**WHAT TO PRODUCE:**
Quote the lines from the line holding "R104: 47k (N003, N011) -> 620 (N003, N011)" to the very end of the listing, exactly, and no others.

-----

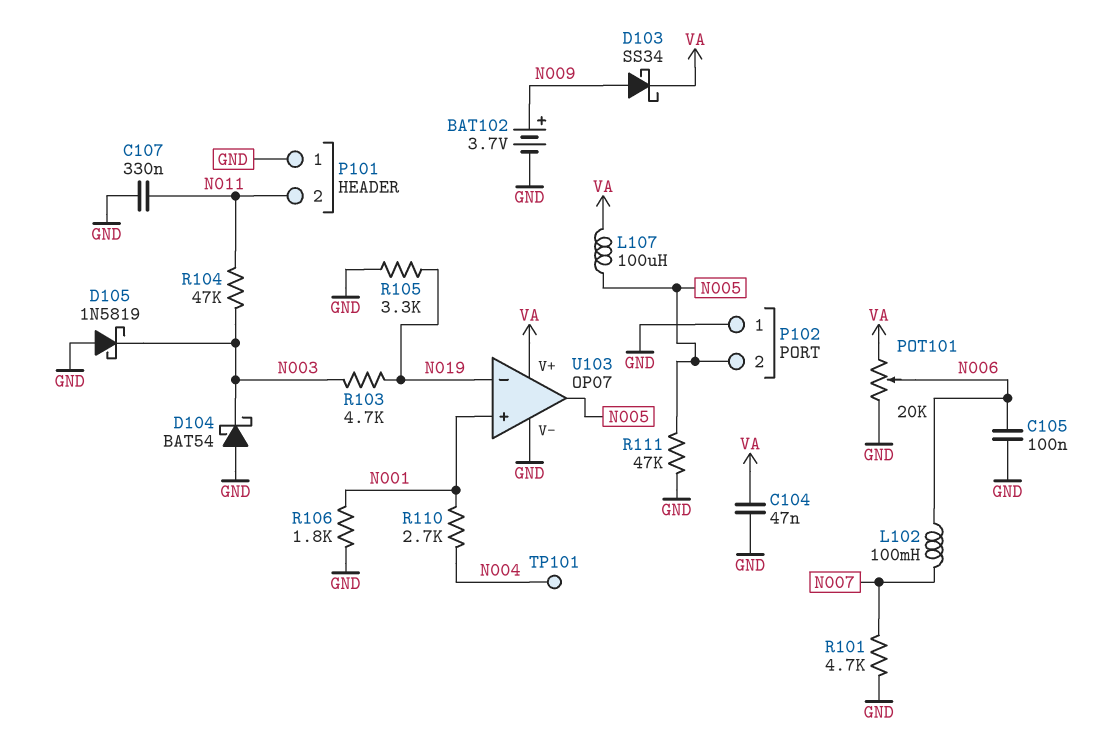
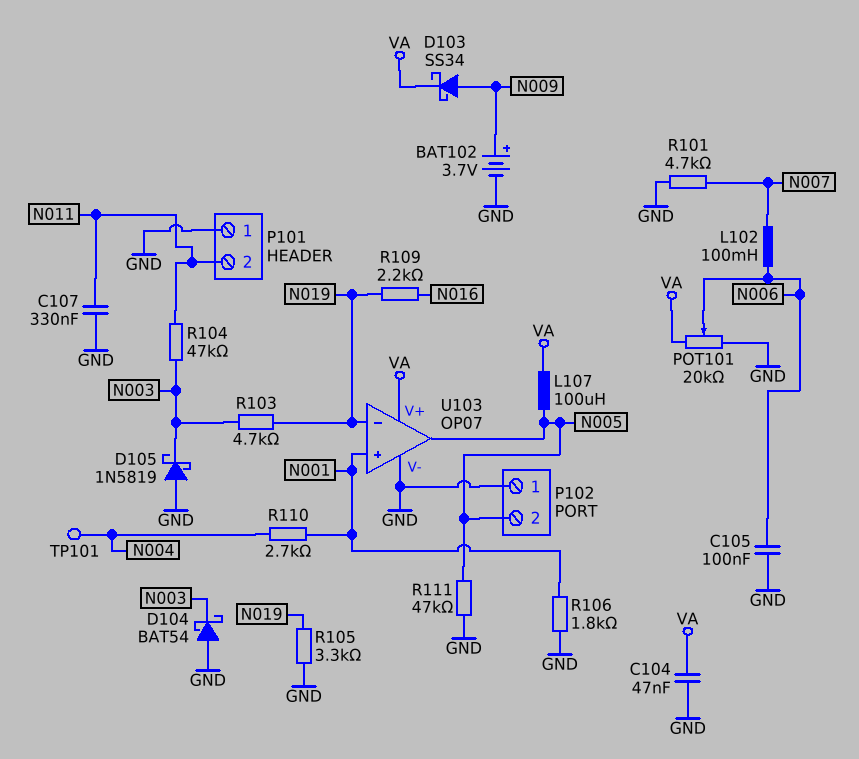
R109: none -> 2.2k (N016, N019)

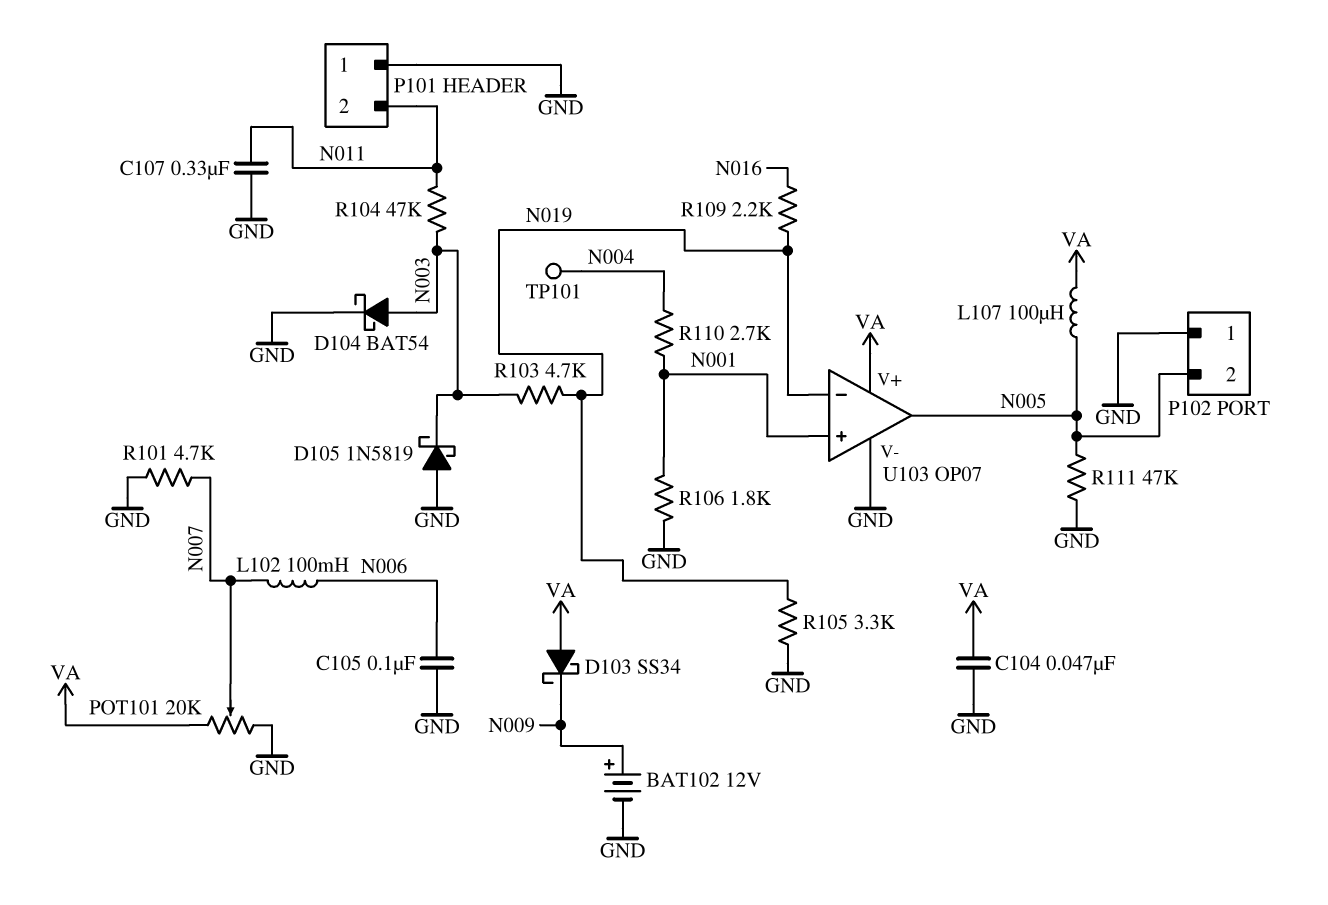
BAT102: 3.7V (plus N009, minus GND) -> 12V (plus N009, minus GND)
D103: schottky SS34 (A N009, K VA) -> schottky SS34 (A VA, K N009)
D104: schottky BAT54 (A GND, K N003) -> schottky BAT54 (A N003, K GND)
POT101: 20k (GND, VA, wiper N006) -> 20k (GND, VA, wiper N007)

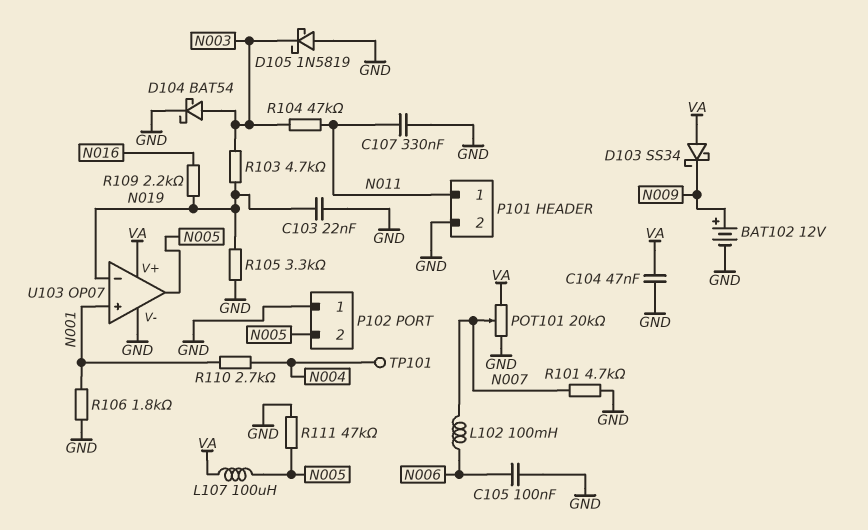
C103: none -> 22nF (GND, N019)
P101 pin 1: GND -> N011
P101 pin 2: N011 -> GND

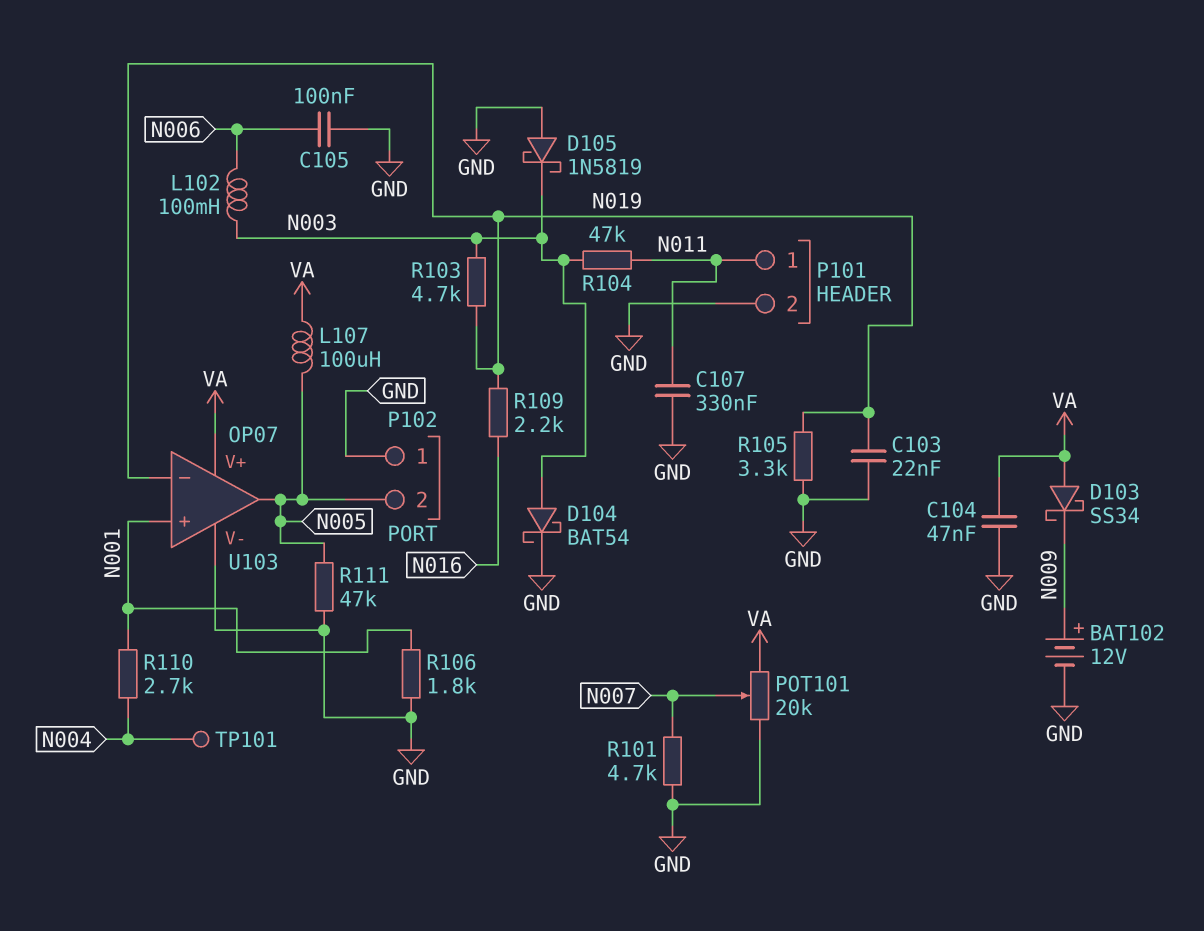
L102: 100mH (N006, N007) -> 100mH (N003, N006)

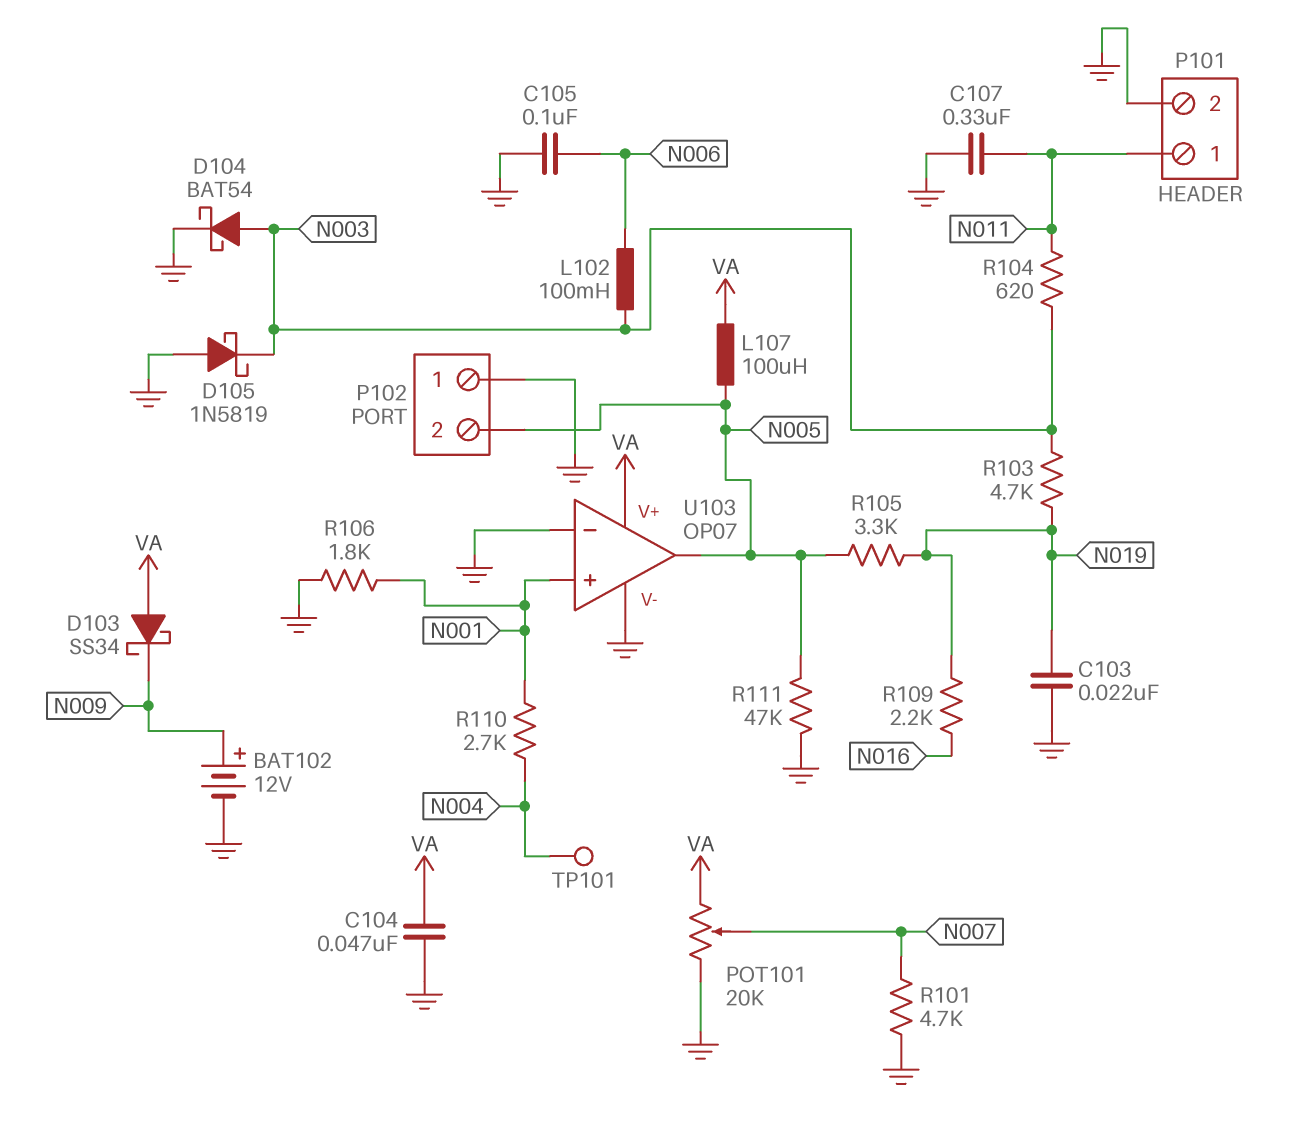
R104: 47k (N003, N011) -> 620 (N003, N011)
R105: 3.3k (GND, N019) -> 3.3k (N005, N019)
U103 pin in-: N019 -> GND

-----

**ANSWER:**
R104: 47k (N003, N011) -> 620 (N003, N011)
R105: 3.3k (GND, N019) -> 3.3k (N005, N019)
U103 pin in-: N019 -> GND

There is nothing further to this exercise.